- _GIVEN DATA_:
+---+

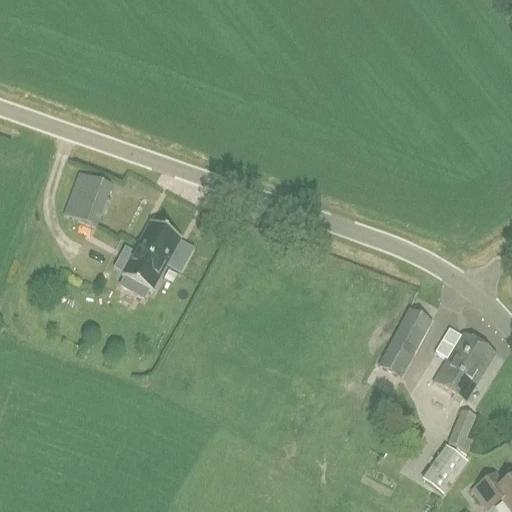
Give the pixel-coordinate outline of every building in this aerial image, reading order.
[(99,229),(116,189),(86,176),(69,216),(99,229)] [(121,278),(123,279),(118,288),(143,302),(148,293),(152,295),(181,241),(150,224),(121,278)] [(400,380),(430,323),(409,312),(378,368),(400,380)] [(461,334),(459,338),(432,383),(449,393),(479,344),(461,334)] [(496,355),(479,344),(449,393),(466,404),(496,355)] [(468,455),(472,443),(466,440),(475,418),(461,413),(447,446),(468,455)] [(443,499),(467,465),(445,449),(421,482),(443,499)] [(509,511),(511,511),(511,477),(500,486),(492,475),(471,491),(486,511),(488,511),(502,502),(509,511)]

+---+

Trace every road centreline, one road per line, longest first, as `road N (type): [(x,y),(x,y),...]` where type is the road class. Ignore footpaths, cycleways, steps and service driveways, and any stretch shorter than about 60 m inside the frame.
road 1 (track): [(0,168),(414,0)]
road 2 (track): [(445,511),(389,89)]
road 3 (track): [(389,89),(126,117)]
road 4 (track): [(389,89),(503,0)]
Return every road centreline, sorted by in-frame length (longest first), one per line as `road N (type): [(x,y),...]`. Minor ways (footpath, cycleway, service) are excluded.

+---+

- _DIRECTION_: Reproduce only the lines that begin at the line containing "Trace every road" and stop after the line containing "road 4 (track): [(389,89),(503,0)]", switching "footpaths" to "bridleways" and leaving everything else unchanged.

- _FULL RESPONSE_:
Trace every road centreline, one road per line, longest first, as `road N (type): [(x,y),(x,y),...]` where type is the road class. Ignore bridleways, cycleways, steps and service driveways, and any stretch shorter than about 60 m inside the frame.
road 1 (track): [(0,168),(414,0)]
road 2 (track): [(445,511),(389,89)]
road 3 (track): [(389,89),(126,117)]
road 4 (track): [(389,89),(503,0)]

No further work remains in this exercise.